Write out every line below again exactly as it stands, skipping each image.

──────────

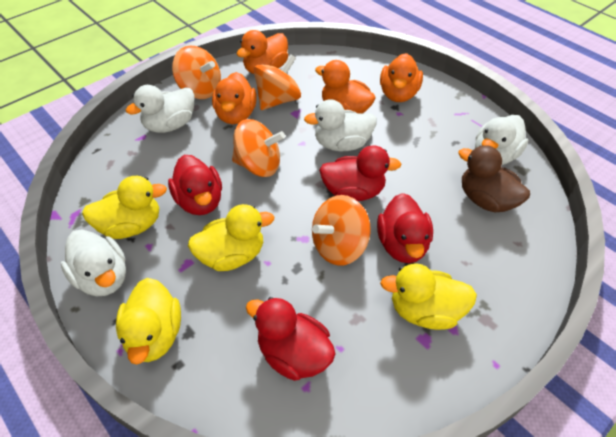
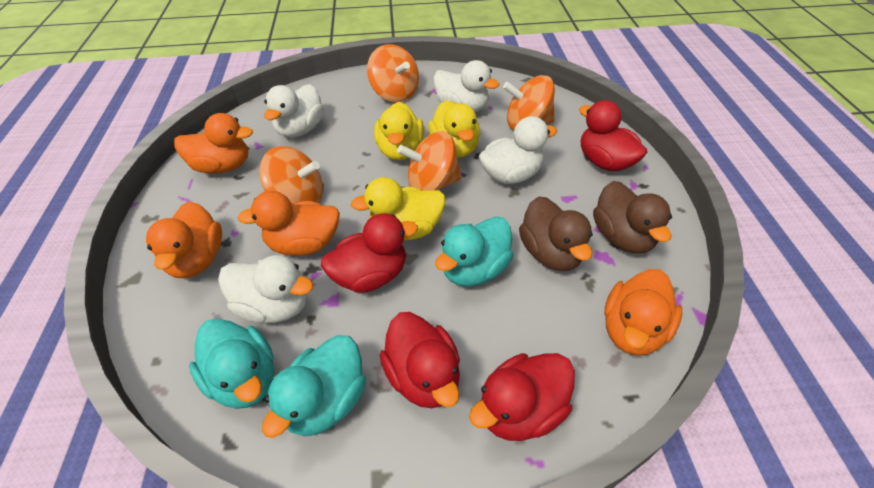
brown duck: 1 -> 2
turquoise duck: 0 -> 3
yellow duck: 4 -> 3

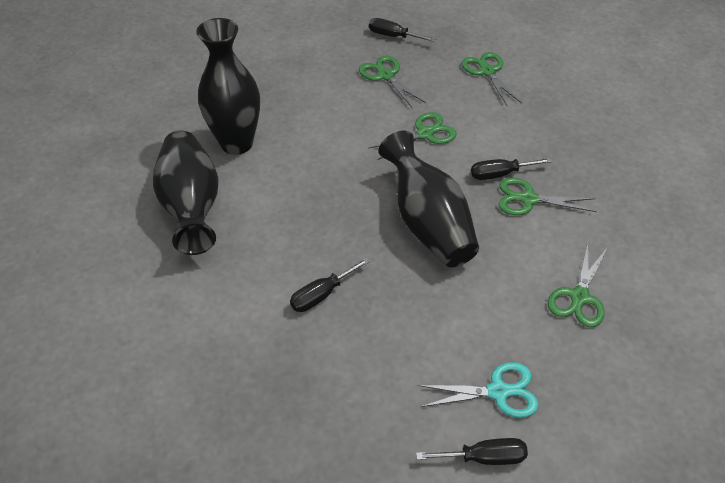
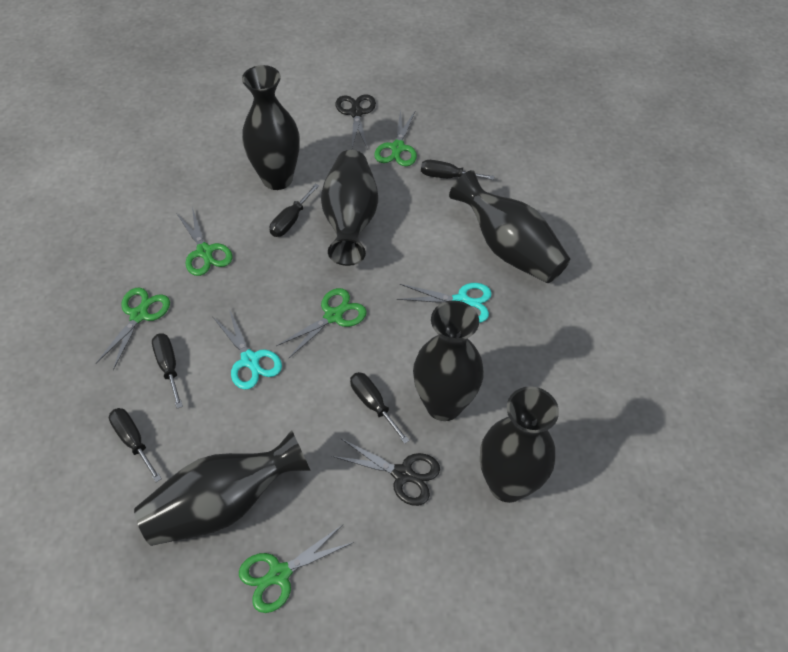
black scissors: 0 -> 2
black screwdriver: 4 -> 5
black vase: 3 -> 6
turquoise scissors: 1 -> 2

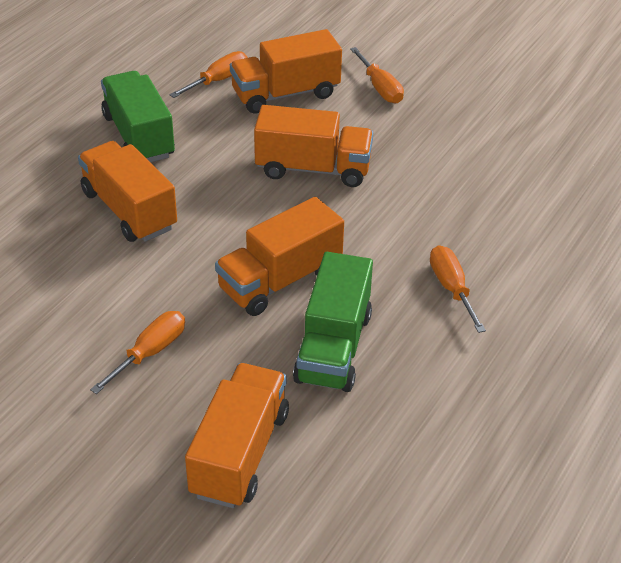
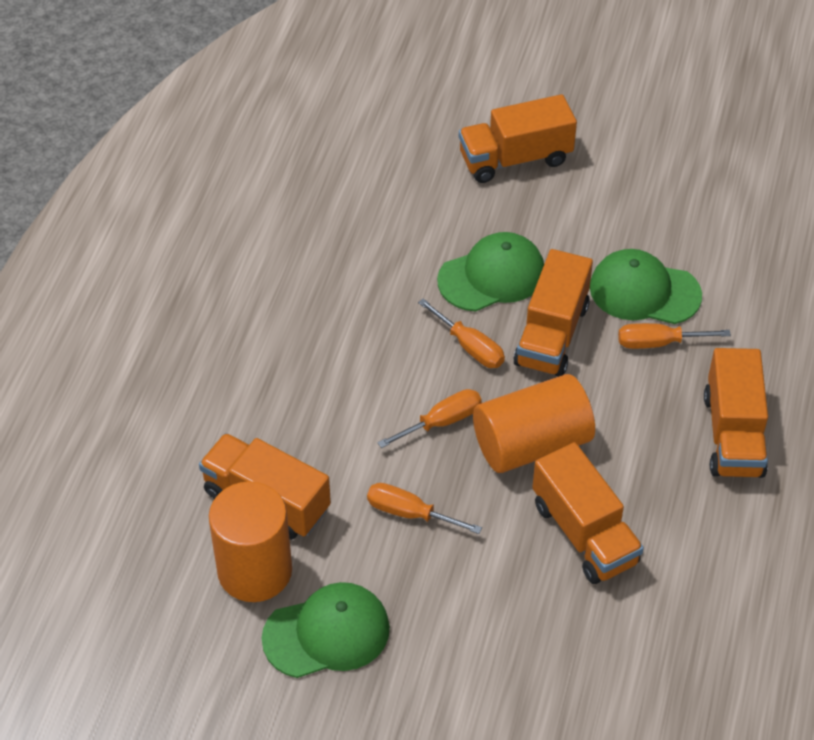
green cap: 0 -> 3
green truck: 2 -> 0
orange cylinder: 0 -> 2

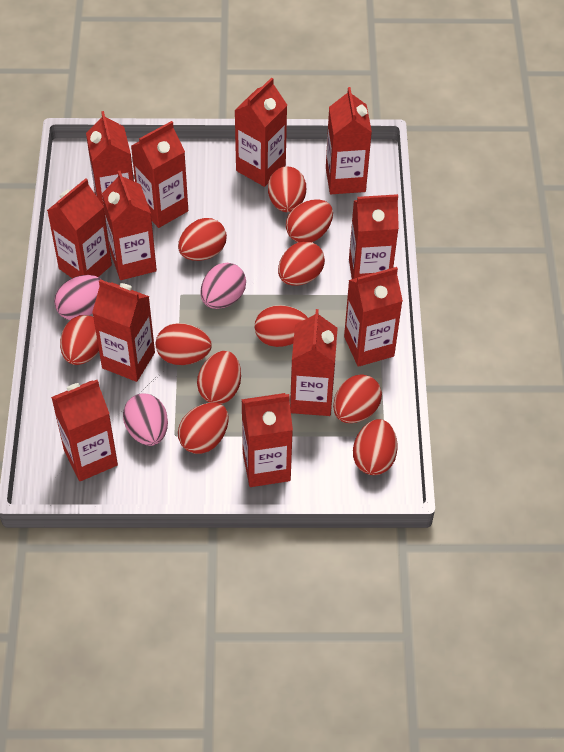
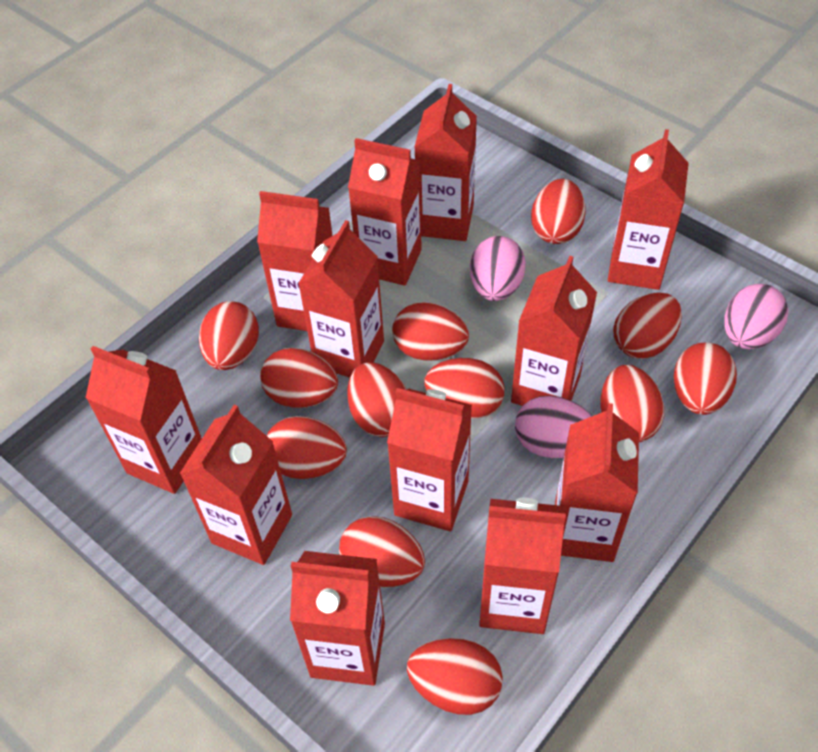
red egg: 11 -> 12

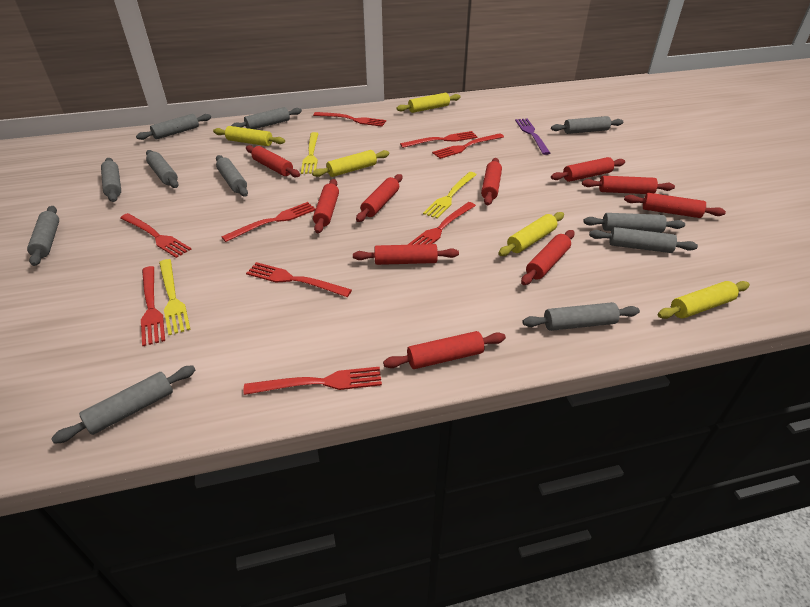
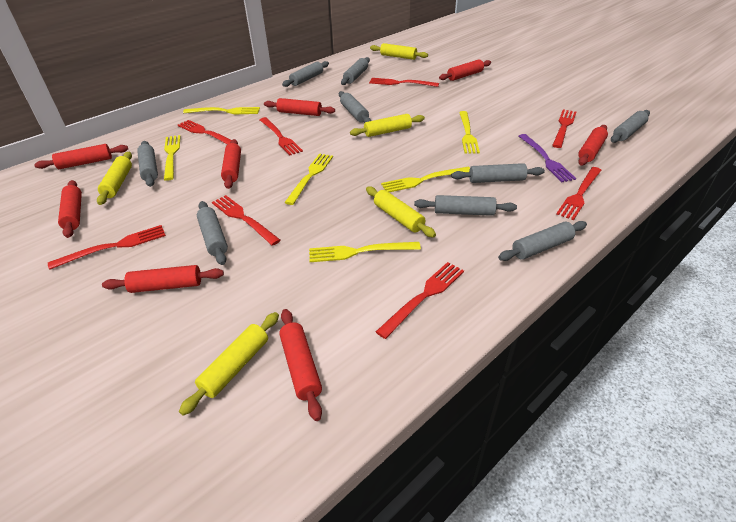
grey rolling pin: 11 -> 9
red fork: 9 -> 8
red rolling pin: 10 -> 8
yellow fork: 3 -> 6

──────────

- TASK ANSWER:
brown duck: 1 -> 2
turquoise duck: 0 -> 3
yellow duck: 4 -> 3

black scissors: 0 -> 2
black screwdriver: 4 -> 5
black vase: 3 -> 6
turquoise scissors: 1 -> 2

green cap: 0 -> 3
green truck: 2 -> 0
orange cylinder: 0 -> 2

red egg: 11 -> 12

grey rolling pin: 11 -> 9
red fork: 9 -> 8
red rolling pin: 10 -> 8
yellow fork: 3 -> 6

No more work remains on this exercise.